───── Records supplied ─────
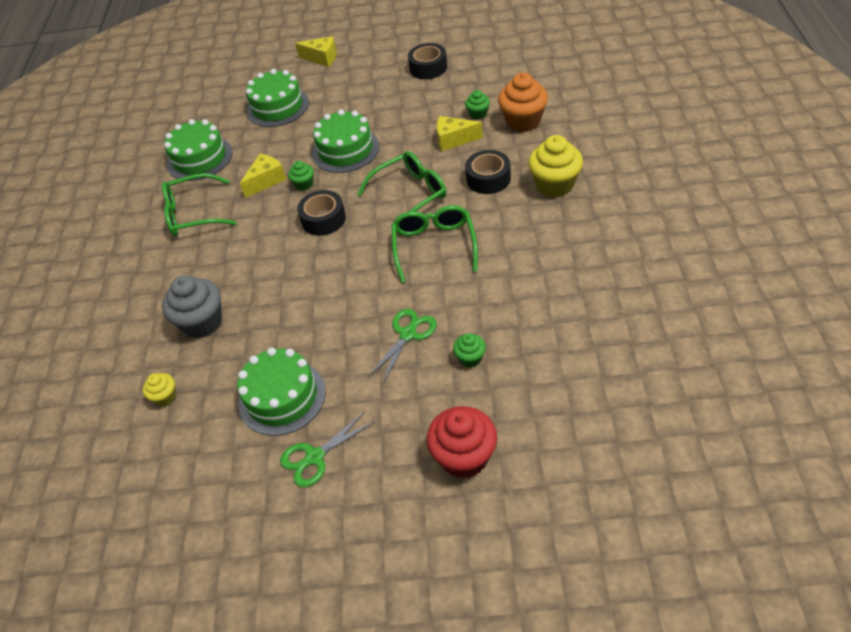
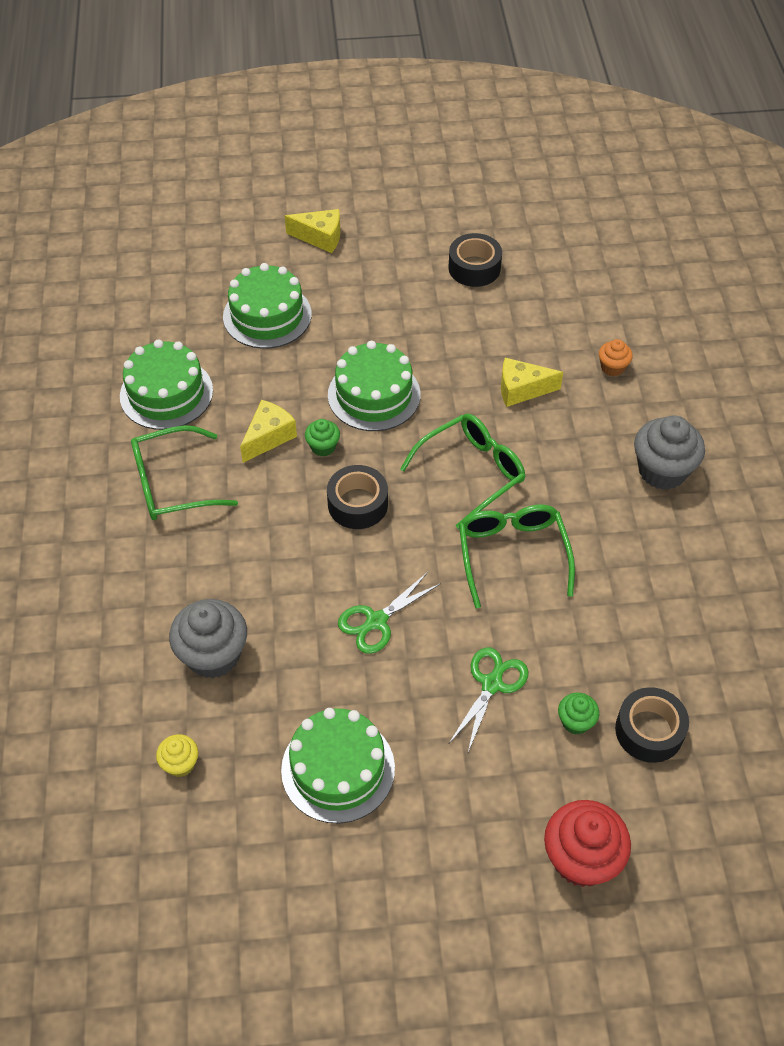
camera: 10 degrees left, 5 degrees up
green scissors [280,412,374,487] -> green scissors moved to [338,572,441,654]
green cupcake [465,90,490,120] -> none
black tape [465,150,511,194] -> black tape moved to [615,687,689,763]
orange cupcake [498,73,548,132] -> orange cupcake [599,339,633,376], size x0.52
yellow cupcake [528,135,583,198] -> grey cupcake [634,415,705,490]

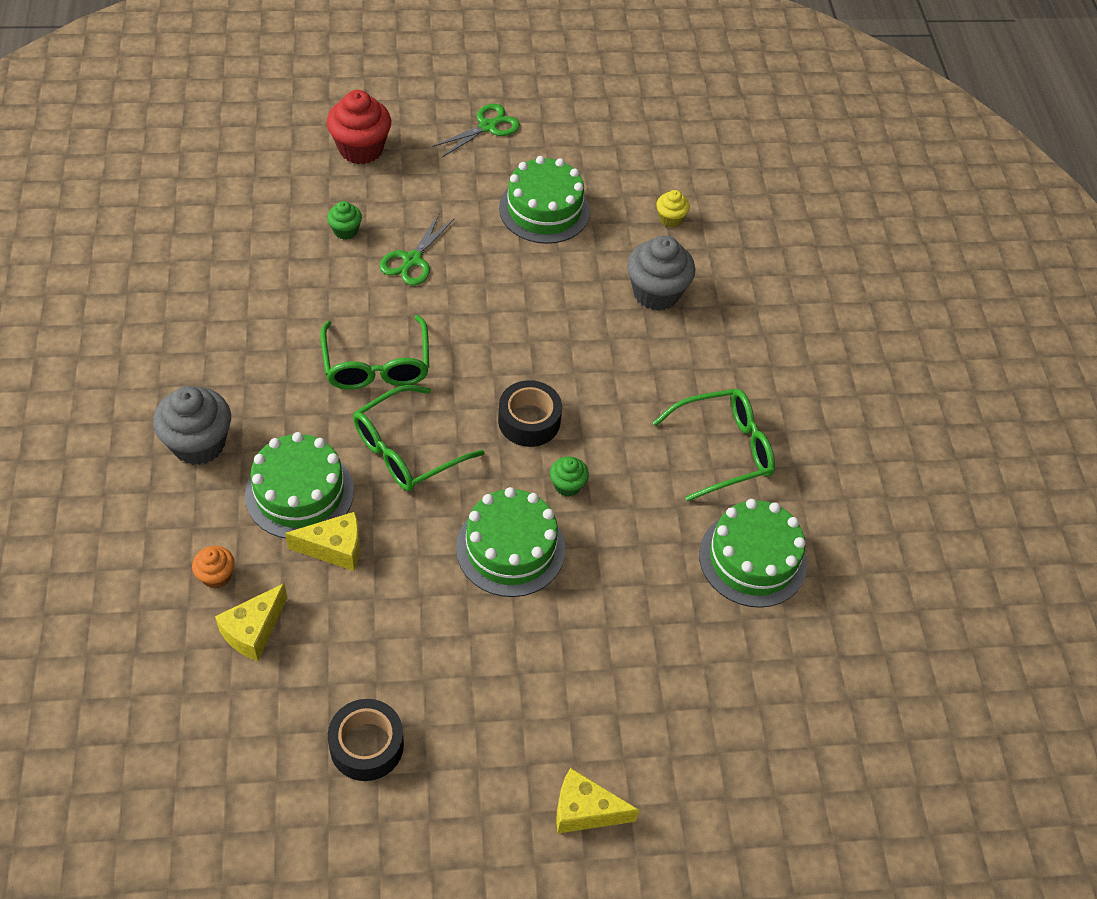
camera: 175 degrees right, 0 degrees up
green cake [223,263,312,349] -> green cake moved to [245,432,354,538]
yellow cheese [240,400,297,463] -> yellow cheese moved to [215,583,287,661]
green scissors [338,572,441,654] -> green scissors moved to [432,104,520,157]
black tape [615,687,689,763] -> none

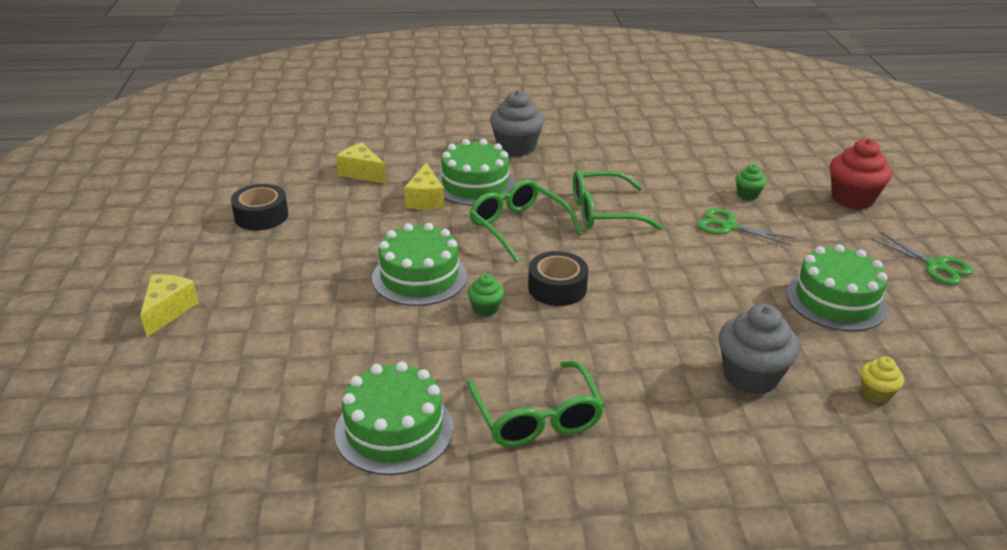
camera: 95 degrees right, 20 degrees down
orange cupcake [192,546,235,589] -> none

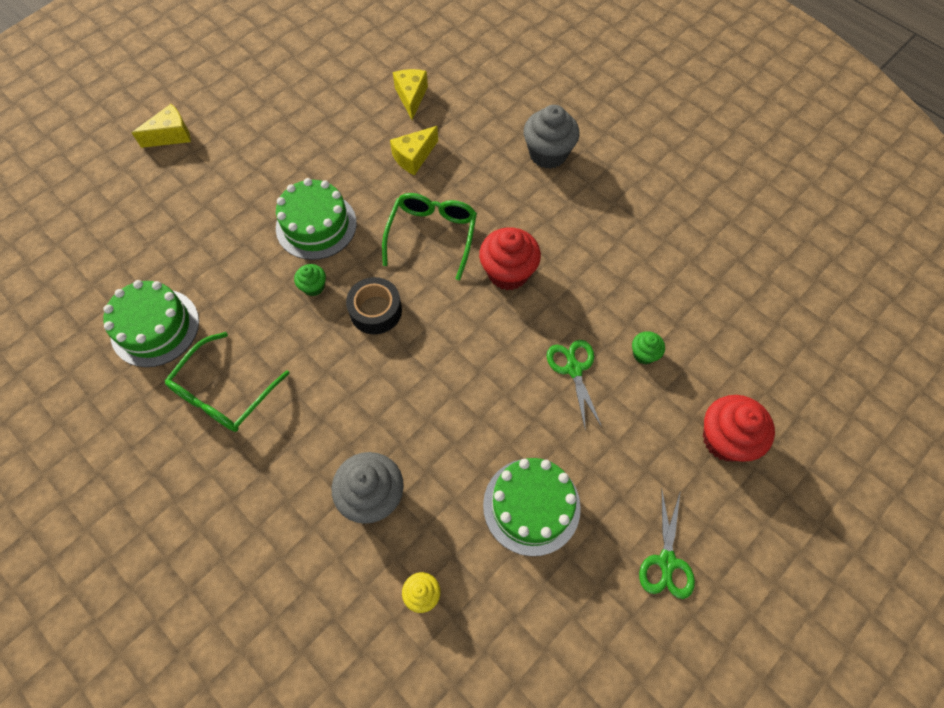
camera: 50 degrees right, 30 degrees up
black tape [231,184,288,230] -> none
green cake [437,139,516,206] -> none
green glasses [573,170,663,230] -> red cupcake [479,227,541,290]

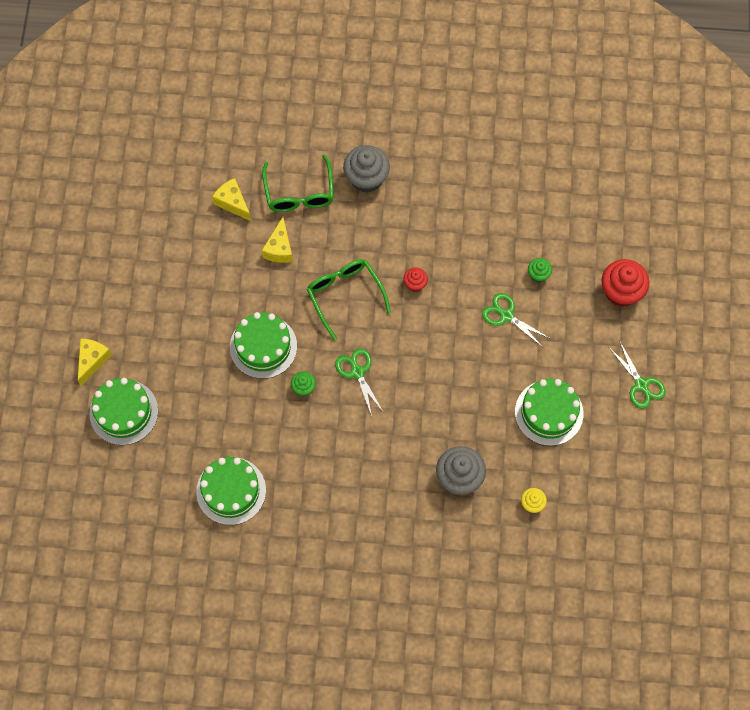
camera: 40 degrees left, 5 degrees up
green glasses [165,332,290,432] -> green glasses moved to [262,154,334,212]
black tape [346,277,402,334] -> green scissors [335,348,384,416]
red cupcake [479,227,541,290] -> red cupcake [403,267,428,292], size x0.52
none -> green cake [89,378,158,445]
─────
* [Activity]
What is the number of lines in this material that hold the string "glasses"? Answer with that number only.

* [The completed task]
2